[Entries on finding words and elements]
=-=-=

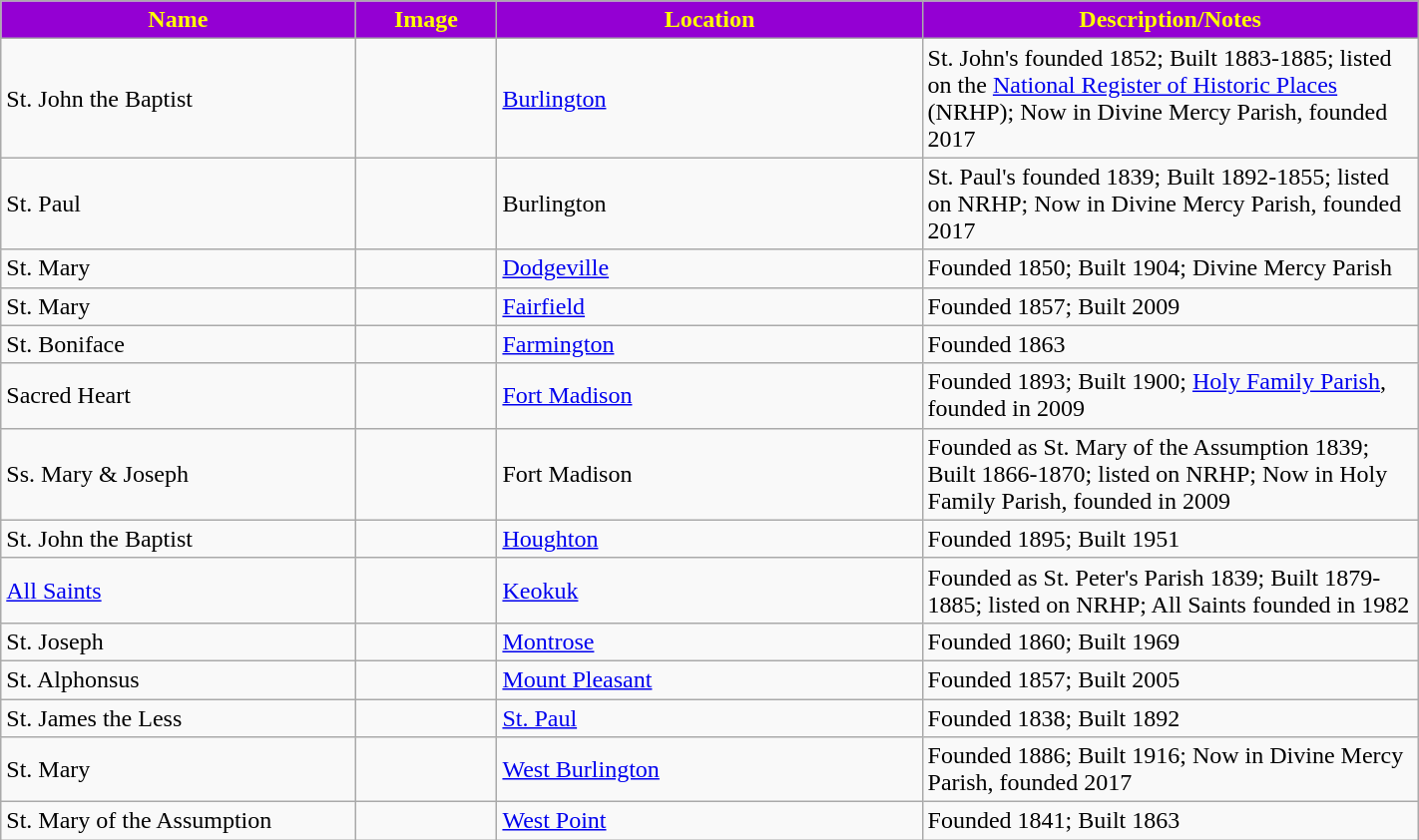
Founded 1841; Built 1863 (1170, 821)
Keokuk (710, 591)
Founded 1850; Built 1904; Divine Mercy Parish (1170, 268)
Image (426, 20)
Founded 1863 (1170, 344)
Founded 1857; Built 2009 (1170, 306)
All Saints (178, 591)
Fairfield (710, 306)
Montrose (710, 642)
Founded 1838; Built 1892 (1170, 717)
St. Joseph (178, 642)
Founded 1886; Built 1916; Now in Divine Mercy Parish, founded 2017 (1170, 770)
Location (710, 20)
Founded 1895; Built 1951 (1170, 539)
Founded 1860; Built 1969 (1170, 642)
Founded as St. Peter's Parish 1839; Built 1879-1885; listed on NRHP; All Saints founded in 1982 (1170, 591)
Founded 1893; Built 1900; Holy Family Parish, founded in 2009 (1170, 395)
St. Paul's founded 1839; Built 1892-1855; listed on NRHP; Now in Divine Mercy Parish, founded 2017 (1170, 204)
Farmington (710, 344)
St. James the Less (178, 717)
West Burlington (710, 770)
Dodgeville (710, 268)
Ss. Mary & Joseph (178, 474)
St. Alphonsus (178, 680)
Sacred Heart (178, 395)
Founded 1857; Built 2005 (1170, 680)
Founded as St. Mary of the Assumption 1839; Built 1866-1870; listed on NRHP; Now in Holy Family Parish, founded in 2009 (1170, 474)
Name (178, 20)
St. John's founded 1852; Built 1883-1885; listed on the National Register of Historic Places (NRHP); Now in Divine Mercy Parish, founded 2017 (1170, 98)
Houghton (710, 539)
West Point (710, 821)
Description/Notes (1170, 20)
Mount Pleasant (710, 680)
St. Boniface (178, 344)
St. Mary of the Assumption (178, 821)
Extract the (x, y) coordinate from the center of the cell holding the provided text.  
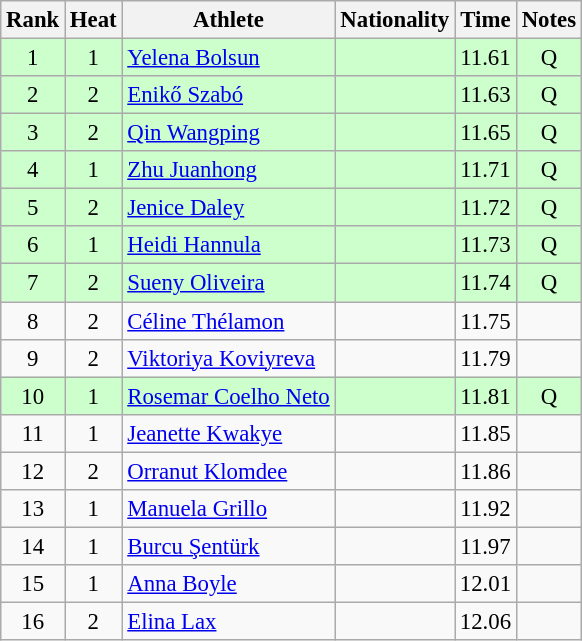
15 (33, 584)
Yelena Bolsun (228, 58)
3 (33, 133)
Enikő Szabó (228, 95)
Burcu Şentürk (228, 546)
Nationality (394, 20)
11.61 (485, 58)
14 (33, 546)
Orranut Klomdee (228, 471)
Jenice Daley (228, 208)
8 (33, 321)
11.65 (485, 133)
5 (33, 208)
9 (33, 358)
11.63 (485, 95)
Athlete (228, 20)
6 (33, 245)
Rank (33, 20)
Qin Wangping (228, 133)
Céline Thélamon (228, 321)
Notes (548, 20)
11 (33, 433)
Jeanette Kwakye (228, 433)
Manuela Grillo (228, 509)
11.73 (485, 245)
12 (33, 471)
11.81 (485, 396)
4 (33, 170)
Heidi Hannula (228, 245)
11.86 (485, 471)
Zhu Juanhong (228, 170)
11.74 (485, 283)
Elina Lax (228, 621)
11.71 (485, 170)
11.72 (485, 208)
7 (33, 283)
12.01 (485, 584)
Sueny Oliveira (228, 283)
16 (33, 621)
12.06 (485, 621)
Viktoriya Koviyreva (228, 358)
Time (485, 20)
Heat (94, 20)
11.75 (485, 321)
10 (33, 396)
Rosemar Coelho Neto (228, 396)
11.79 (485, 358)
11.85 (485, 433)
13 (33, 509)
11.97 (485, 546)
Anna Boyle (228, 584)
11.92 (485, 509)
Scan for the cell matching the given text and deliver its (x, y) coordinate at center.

=-=-=

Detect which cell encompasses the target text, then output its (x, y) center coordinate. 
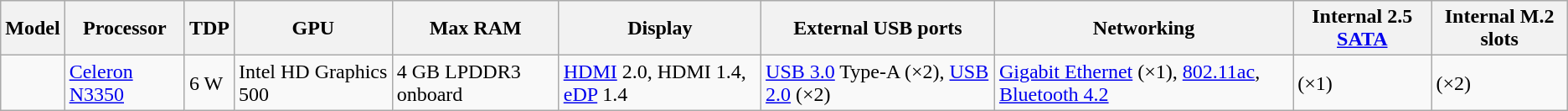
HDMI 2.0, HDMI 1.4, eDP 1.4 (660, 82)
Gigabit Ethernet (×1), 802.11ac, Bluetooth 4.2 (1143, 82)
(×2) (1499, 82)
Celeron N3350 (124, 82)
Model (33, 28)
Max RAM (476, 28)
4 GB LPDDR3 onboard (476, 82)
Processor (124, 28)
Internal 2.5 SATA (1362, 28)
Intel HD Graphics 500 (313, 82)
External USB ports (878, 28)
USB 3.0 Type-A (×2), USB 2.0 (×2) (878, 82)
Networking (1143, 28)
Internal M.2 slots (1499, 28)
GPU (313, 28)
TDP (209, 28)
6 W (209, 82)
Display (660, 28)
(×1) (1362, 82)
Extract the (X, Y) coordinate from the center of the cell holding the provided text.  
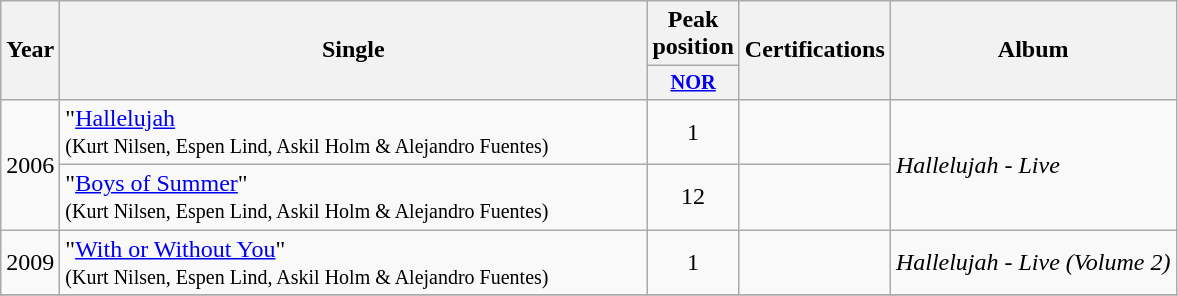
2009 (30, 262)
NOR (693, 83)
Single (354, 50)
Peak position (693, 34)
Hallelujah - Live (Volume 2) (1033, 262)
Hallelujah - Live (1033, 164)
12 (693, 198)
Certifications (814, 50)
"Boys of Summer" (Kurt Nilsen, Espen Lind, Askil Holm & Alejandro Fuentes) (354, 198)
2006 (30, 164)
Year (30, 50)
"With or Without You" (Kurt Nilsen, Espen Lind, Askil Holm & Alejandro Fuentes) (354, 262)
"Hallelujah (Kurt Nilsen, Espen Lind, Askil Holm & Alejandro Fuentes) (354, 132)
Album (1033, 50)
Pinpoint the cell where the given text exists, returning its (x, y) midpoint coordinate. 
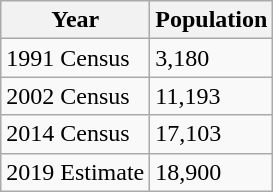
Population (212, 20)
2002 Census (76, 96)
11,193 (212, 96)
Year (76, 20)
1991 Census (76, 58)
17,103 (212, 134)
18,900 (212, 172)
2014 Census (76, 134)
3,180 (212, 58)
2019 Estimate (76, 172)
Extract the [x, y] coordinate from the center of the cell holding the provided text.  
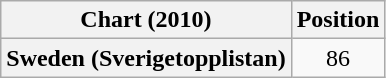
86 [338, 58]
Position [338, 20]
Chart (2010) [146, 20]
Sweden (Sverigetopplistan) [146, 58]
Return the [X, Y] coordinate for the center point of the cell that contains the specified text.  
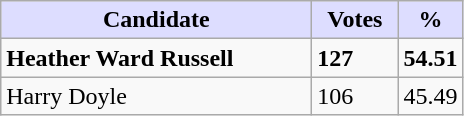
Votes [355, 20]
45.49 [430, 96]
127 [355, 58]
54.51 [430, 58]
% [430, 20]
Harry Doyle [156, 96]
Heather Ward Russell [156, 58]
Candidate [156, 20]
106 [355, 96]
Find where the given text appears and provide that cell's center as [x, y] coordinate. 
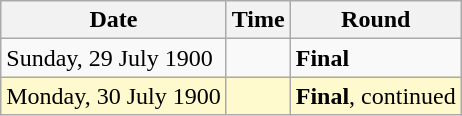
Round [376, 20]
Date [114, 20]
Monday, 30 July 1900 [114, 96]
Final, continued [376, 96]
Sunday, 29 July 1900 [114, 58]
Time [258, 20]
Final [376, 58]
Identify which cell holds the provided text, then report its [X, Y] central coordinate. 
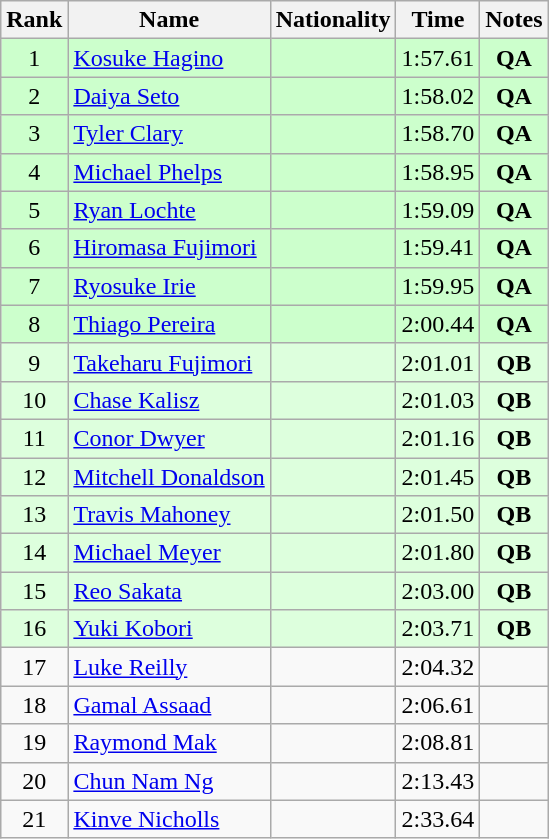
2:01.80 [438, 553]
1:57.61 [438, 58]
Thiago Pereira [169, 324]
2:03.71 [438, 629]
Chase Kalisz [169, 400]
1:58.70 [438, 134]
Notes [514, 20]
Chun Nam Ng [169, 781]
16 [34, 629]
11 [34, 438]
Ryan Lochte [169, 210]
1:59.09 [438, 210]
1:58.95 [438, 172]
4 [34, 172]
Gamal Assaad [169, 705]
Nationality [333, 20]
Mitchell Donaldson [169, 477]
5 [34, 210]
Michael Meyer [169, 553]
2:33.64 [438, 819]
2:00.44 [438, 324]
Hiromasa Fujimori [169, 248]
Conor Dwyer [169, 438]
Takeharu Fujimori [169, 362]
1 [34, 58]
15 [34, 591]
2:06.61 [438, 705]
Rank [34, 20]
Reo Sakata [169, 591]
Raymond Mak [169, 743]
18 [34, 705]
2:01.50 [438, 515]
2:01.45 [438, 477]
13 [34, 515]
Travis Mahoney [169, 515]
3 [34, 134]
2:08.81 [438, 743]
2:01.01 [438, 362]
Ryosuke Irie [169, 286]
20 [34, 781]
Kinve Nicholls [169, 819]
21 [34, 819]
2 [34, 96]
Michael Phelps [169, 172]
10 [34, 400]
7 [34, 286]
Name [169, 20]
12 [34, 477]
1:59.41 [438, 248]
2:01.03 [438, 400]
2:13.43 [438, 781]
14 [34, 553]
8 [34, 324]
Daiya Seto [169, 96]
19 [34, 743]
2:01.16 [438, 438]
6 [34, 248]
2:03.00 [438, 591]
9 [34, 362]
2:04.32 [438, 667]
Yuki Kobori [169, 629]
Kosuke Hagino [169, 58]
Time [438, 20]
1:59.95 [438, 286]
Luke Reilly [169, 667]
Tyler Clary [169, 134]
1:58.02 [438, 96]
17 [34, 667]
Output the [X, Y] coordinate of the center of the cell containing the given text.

=-=-=

Transcribe, without any change, every line of the entries from the one containing "Founded 1841; Built 1863 (1170, 821)" down to the one containing "St. Joseph (178, 642)", including both of those lines.

Founded 1841; Built 1863 (1170, 821)
Keokuk (710, 591)
Founded 1850; Built 1904; Divine Mercy Parish (1170, 268)
Image (426, 20)
Founded 1863 (1170, 344)
Founded 1857; Built 2009 (1170, 306)
All Saints (178, 591)
Fairfield (710, 306)
Montrose (710, 642)
Founded 1838; Built 1892 (1170, 717)
St. Joseph (178, 642)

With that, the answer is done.